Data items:
════════

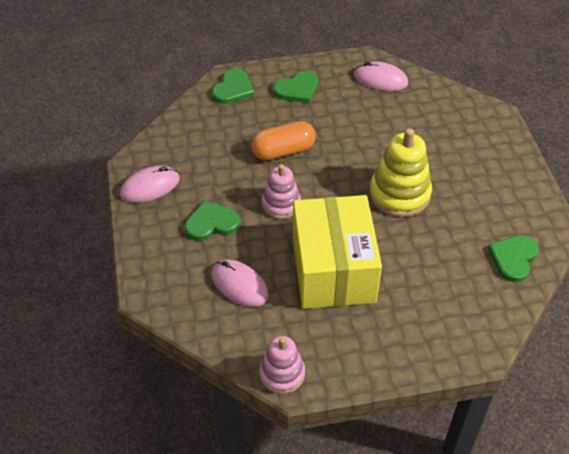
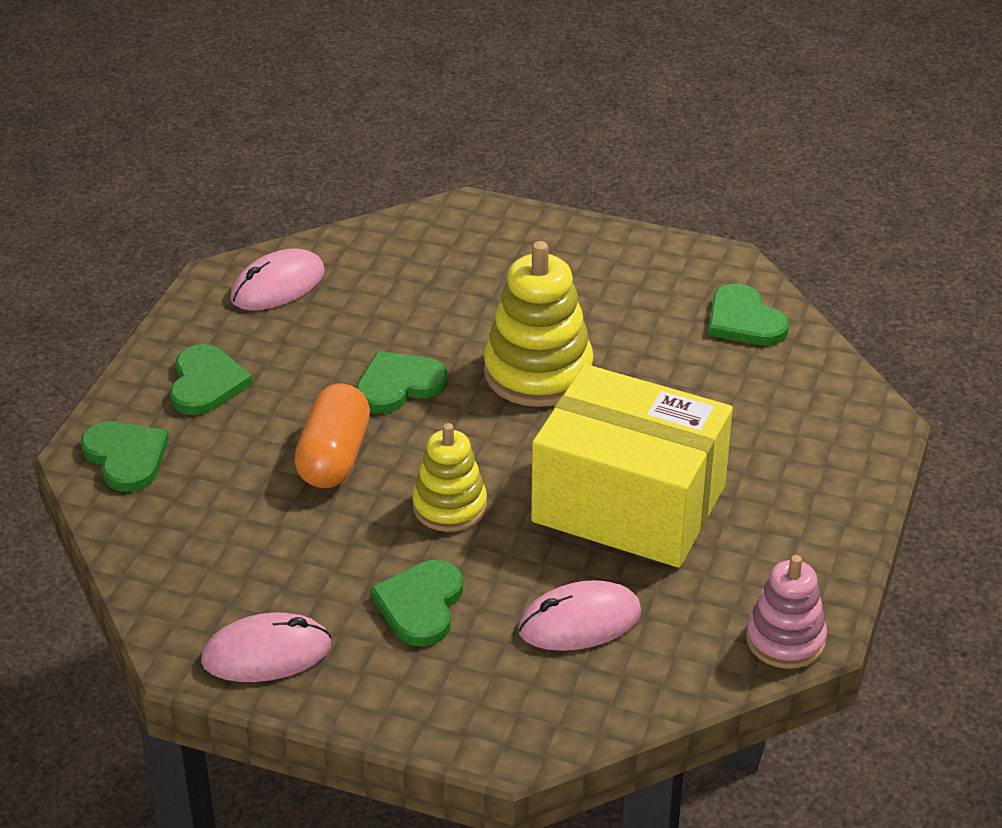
camera: 60 degrees left, 10 degrees down
(150, 186) = (266, 653): pink mouse -> pink mouse turned 75 degrees clockwise
(281, 204) = (449, 506): pink stacking toy -> yellow stacking toy
(348, 150) = (398, 385): none -> green heart

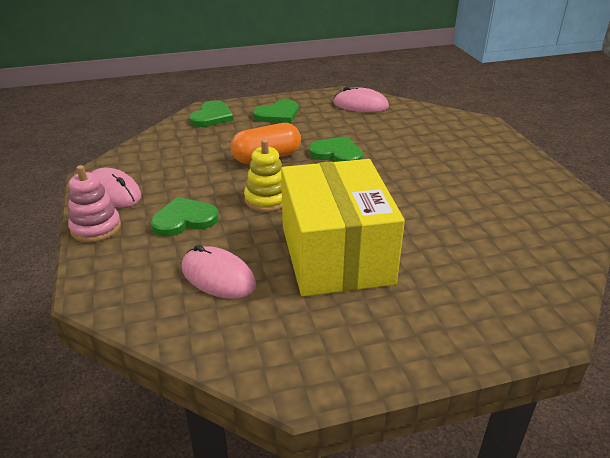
camera: 55 degrees right, 5 degrees down
(538, 372) = (400, 185): yellow stacking toy -> none
(744, 320) = (549, 232): green heart -> none
(785, 640) = (280, 375): pink stacking toy -> pink stacking toy (96, 228)

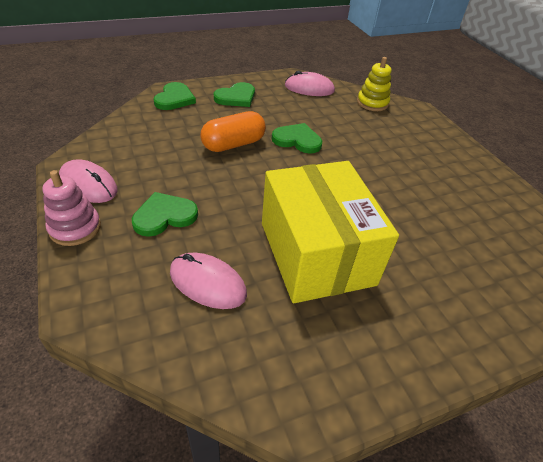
camera: 10 degrees left, 10 degrees up
(267, 199) = (241, 191): yellow stacking toy -> yellow stacking toy (372, 103)

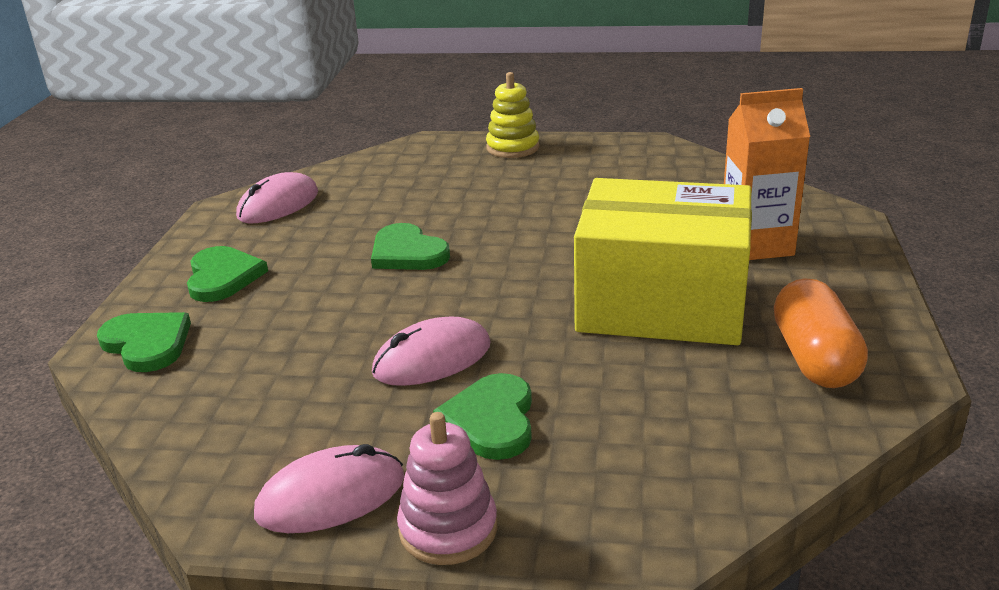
camera: 55 degrees left, 15 degrees down
(207, 283) = (665, 407): pink mouse -> pink mouse (432, 359)
(233, 144) = (361, 312): orange capsule -> orange capsule (814, 358)
(297, 140) = (407, 253): green heart -> green heart turned 90 degrees counterclockwise
(372, 103) = (377, 168): yellow stacking toy -> yellow stacking toy (513, 148)
(429, 284) = (756, 245): none -> orange carton

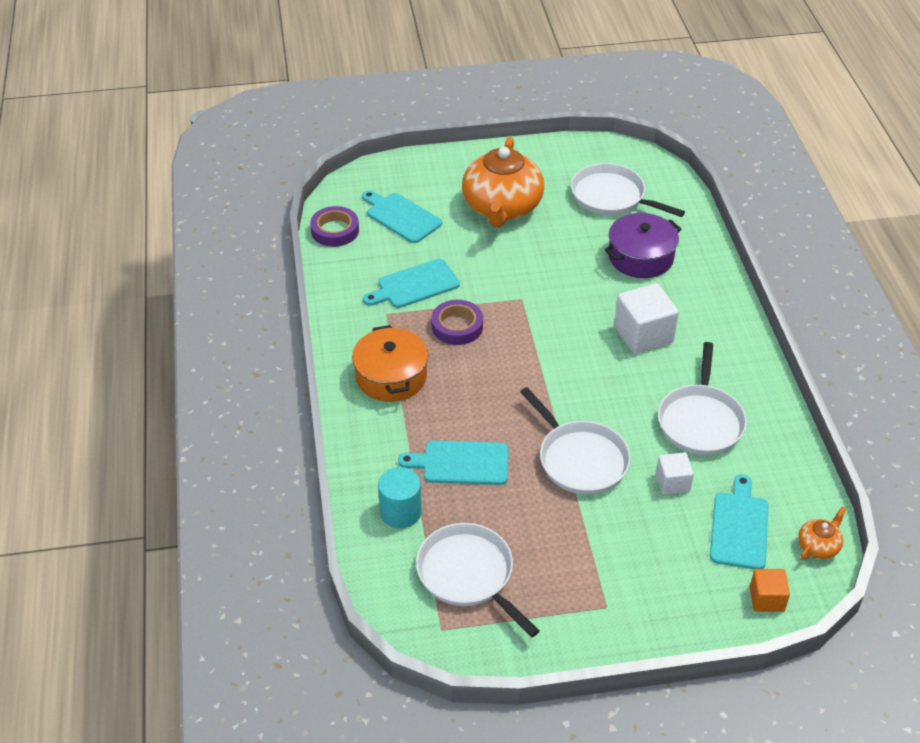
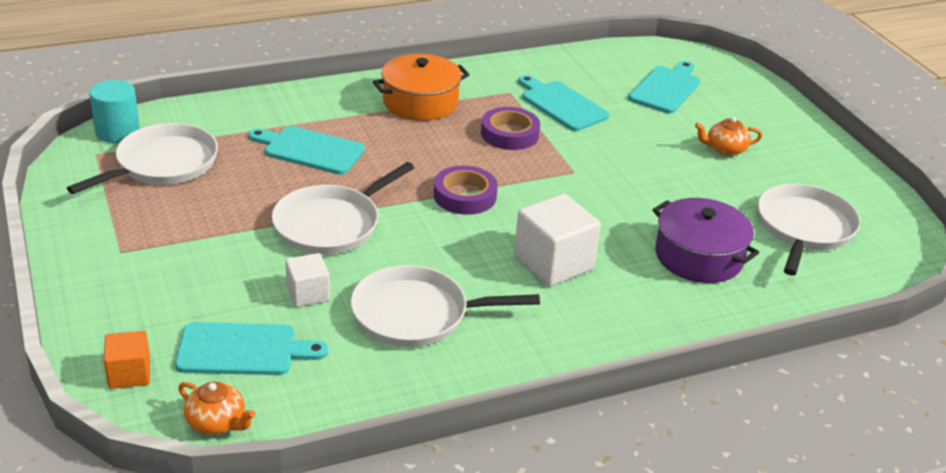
camera: 75 degrees right, 10 degrees down
(335, 230) = (620, 54): purple tape -> purple tape (465, 196)
(400, 512) = (239, 122): turquoise cylinder -> turquoise cylinder (118, 132)
(461, 463) = (310, 150): turquoise cutting board -> turquoise cutting board turned 60 degrees counterclockwise
(502, 207) = (725, 149): orange teapot -> orange teapot, size x0.42

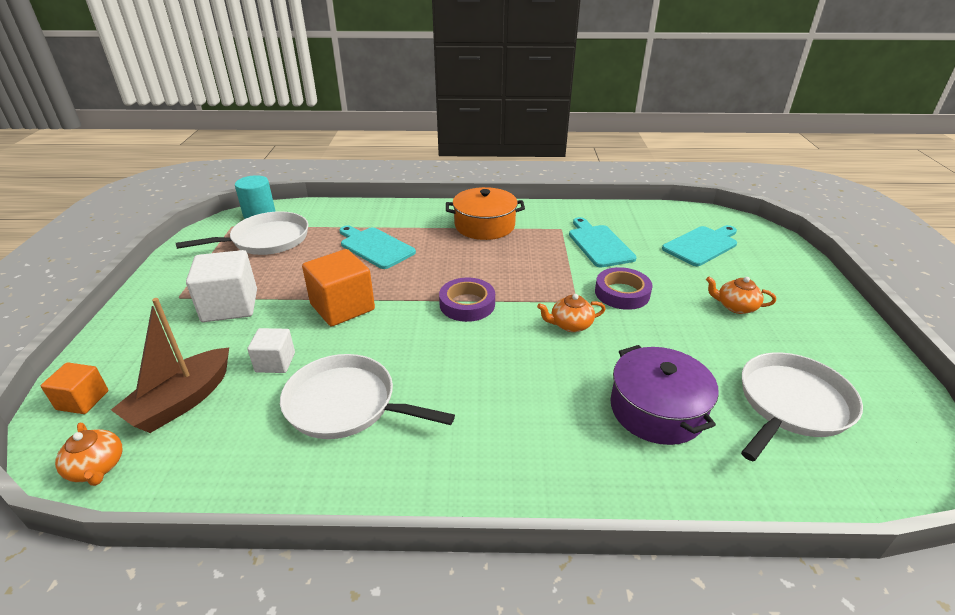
camera: 25 degrees right, 0 degrees up
(243, 350) = (182, 401): turquoise cutting board -> brown boat
(331, 225) = (342, 307): white pan -> orange cube
(509, 134) = (540, 260): purple tape -> purple tape (622, 293)
(553, 263) = (504, 383): white cube -> white cube (230, 306)
(581, 197) = (570, 325): none -> orange teapot

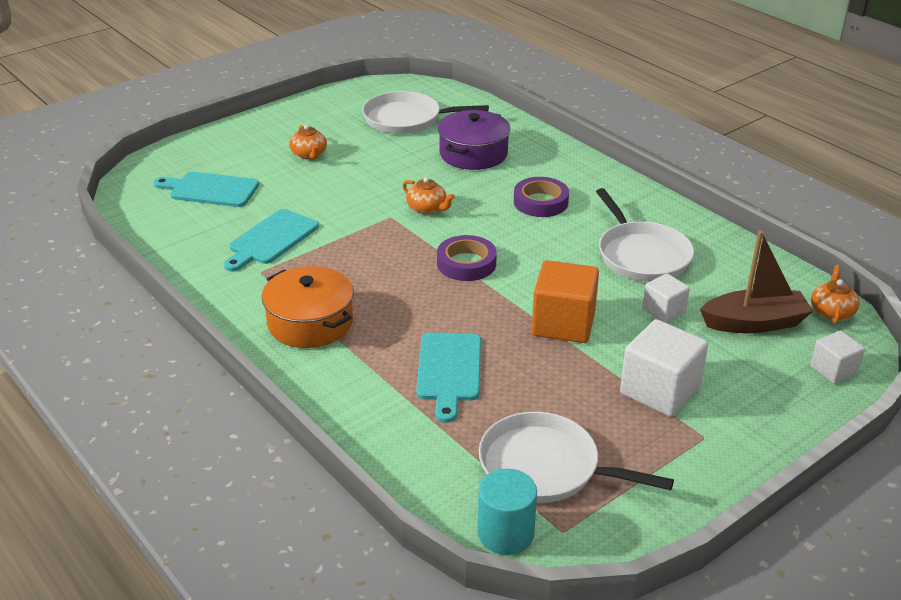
camera: 130 degrees left, 0 degrees up
(83, 400) = (833, 370): orange cube -> white cube
(622, 293) = (350, 202): purple tape -> purple tape (540, 202)

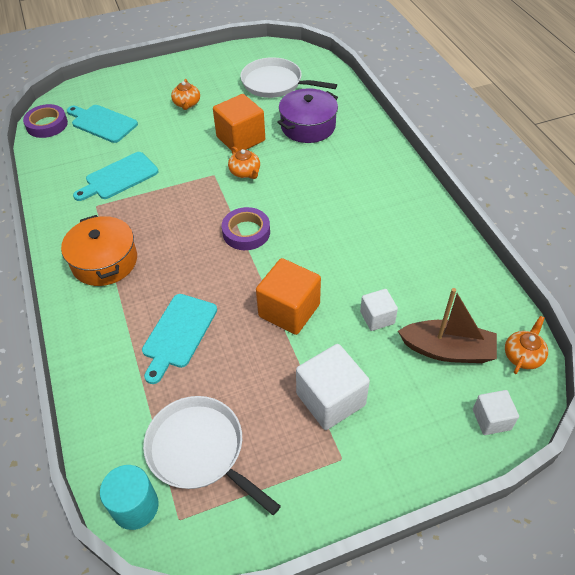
camera: 20 degrees right, 15 degrees up
(400, 178) = (240, 139): none -> orange cube
(540, 202) = (335, 184): purple tape -> purple tape (47, 125)
(642, 255) = (389, 256): white pan -> none

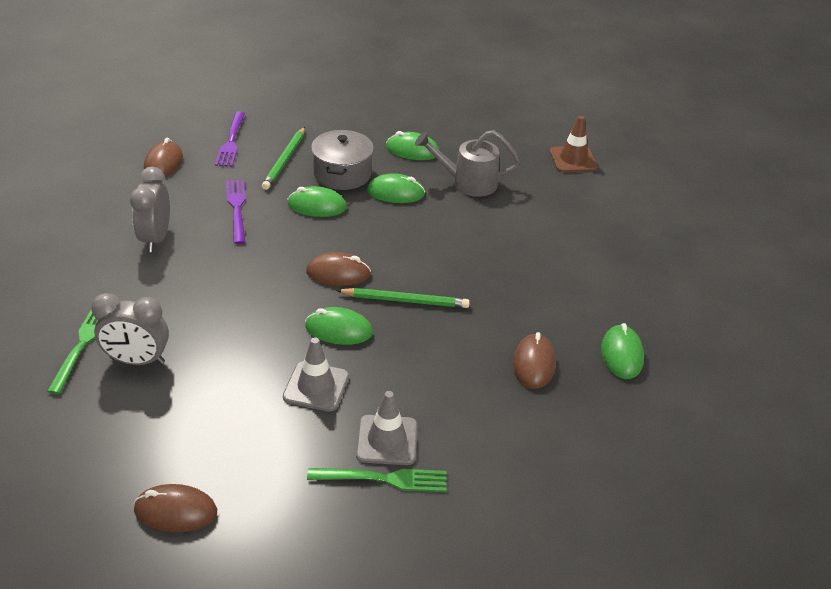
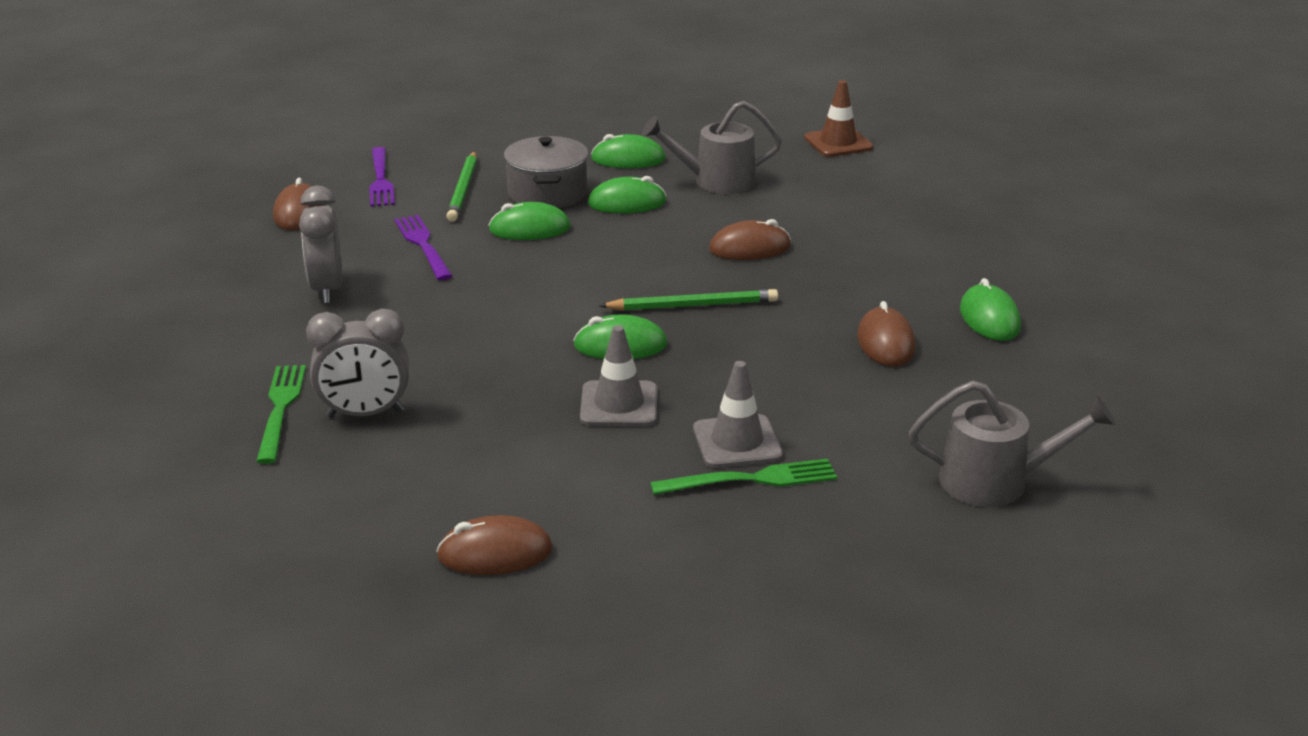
camera: 10 degrees left, 10 degrees down
(338, 273) = (591, 291): brown mouse -> brown mouse (750, 248)
(564, 519) = (996, 482): none -> grey watering can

════════

ASSIGNED TASK:
Search the records for lines holding the word "teapot", then copy each line you find.

SOLUTION TO THE PROBLEM:
(502, 207) = (725, 149): orange teapot -> orange teapot, size x0.42
(581, 197) = (570, 325): none -> orange teapot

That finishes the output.